◆ Brief:
Nothing in the records may be left out or altered; reproduce them all exactly.

◆ Source material:

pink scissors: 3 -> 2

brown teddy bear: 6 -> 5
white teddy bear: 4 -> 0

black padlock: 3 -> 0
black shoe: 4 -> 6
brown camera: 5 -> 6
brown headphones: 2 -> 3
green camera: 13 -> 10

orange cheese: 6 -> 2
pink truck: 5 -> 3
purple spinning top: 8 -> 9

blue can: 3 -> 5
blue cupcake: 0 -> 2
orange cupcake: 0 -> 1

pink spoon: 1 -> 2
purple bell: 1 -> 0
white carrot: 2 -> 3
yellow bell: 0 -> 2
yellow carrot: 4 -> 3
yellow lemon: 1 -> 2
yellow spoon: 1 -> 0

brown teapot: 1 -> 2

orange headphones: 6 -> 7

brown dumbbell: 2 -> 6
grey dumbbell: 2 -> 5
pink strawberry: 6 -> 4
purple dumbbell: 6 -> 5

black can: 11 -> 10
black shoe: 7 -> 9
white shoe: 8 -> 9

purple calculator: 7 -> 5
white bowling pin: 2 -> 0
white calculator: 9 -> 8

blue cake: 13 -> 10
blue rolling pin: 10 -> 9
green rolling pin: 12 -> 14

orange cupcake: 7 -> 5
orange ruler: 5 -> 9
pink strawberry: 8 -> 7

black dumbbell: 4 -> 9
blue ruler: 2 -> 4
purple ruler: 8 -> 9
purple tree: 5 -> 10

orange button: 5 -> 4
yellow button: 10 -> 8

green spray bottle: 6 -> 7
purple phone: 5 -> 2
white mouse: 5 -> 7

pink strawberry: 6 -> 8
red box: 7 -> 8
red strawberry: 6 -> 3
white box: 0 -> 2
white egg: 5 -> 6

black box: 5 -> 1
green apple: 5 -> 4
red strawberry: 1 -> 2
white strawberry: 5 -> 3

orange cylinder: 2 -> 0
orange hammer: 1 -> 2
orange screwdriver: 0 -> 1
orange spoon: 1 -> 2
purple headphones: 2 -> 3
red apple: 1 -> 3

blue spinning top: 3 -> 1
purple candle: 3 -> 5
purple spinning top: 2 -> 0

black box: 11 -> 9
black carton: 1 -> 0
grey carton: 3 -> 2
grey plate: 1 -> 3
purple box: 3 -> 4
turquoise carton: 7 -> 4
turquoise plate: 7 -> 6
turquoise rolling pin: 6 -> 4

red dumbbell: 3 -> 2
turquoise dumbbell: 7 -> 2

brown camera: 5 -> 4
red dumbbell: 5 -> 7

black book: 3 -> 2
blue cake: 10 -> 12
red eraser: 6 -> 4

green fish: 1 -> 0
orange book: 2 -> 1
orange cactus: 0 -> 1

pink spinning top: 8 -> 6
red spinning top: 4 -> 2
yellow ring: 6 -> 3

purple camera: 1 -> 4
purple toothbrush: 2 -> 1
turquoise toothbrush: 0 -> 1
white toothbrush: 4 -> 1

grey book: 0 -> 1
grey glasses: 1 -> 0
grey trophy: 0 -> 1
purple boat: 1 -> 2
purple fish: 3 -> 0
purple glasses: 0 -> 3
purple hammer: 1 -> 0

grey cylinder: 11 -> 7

◆ Task output:
pink scissors: 3 -> 2

brown teddy bear: 6 -> 5
white teddy bear: 4 -> 0

black padlock: 3 -> 0
black shoe: 4 -> 6
brown camera: 5 -> 6
brown headphones: 2 -> 3
green camera: 13 -> 10

orange cheese: 6 -> 2
pink truck: 5 -> 3
purple spinning top: 8 -> 9

blue can: 3 -> 5
blue cupcake: 0 -> 2
orange cupcake: 0 -> 1

pink spoon: 1 -> 2
purple bell: 1 -> 0
white carrot: 2 -> 3
yellow bell: 0 -> 2
yellow carrot: 4 -> 3
yellow lemon: 1 -> 2
yellow spoon: 1 -> 0

brown teapot: 1 -> 2

orange headphones: 6 -> 7

brown dumbbell: 2 -> 6
grey dumbbell: 2 -> 5
pink strawberry: 6 -> 4
purple dumbbell: 6 -> 5

black can: 11 -> 10
black shoe: 7 -> 9
white shoe: 8 -> 9

purple calculator: 7 -> 5
white bowling pin: 2 -> 0
white calculator: 9 -> 8

blue cake: 13 -> 10
blue rolling pin: 10 -> 9
green rolling pin: 12 -> 14

orange cupcake: 7 -> 5
orange ruler: 5 -> 9
pink strawberry: 8 -> 7

black dumbbell: 4 -> 9
blue ruler: 2 -> 4
purple ruler: 8 -> 9
purple tree: 5 -> 10

orange button: 5 -> 4
yellow button: 10 -> 8

green spray bottle: 6 -> 7
purple phone: 5 -> 2
white mouse: 5 -> 7

pink strawberry: 6 -> 8
red box: 7 -> 8
red strawberry: 6 -> 3
white box: 0 -> 2
white egg: 5 -> 6

black box: 5 -> 1
green apple: 5 -> 4
red strawberry: 1 -> 2
white strawberry: 5 -> 3

orange cylinder: 2 -> 0
orange hammer: 1 -> 2
orange screwdriver: 0 -> 1
orange spoon: 1 -> 2
purple headphones: 2 -> 3
red apple: 1 -> 3

blue spinning top: 3 -> 1
purple candle: 3 -> 5
purple spinning top: 2 -> 0

black box: 11 -> 9
black carton: 1 -> 0
grey carton: 3 -> 2
grey plate: 1 -> 3
purple box: 3 -> 4
turquoise carton: 7 -> 4
turquoise plate: 7 -> 6
turquoise rolling pin: 6 -> 4

red dumbbell: 3 -> 2
turquoise dumbbell: 7 -> 2

brown camera: 5 -> 4
red dumbbell: 5 -> 7

black book: 3 -> 2
blue cake: 10 -> 12
red eraser: 6 -> 4

green fish: 1 -> 0
orange book: 2 -> 1
orange cactus: 0 -> 1

pink spinning top: 8 -> 6
red spinning top: 4 -> 2
yellow ring: 6 -> 3

purple camera: 1 -> 4
purple toothbrush: 2 -> 1
turquoise toothbrush: 0 -> 1
white toothbrush: 4 -> 1

grey book: 0 -> 1
grey glasses: 1 -> 0
grey trophy: 0 -> 1
purple boat: 1 -> 2
purple fish: 3 -> 0
purple glasses: 0 -> 3
purple hammer: 1 -> 0

grey cylinder: 11 -> 7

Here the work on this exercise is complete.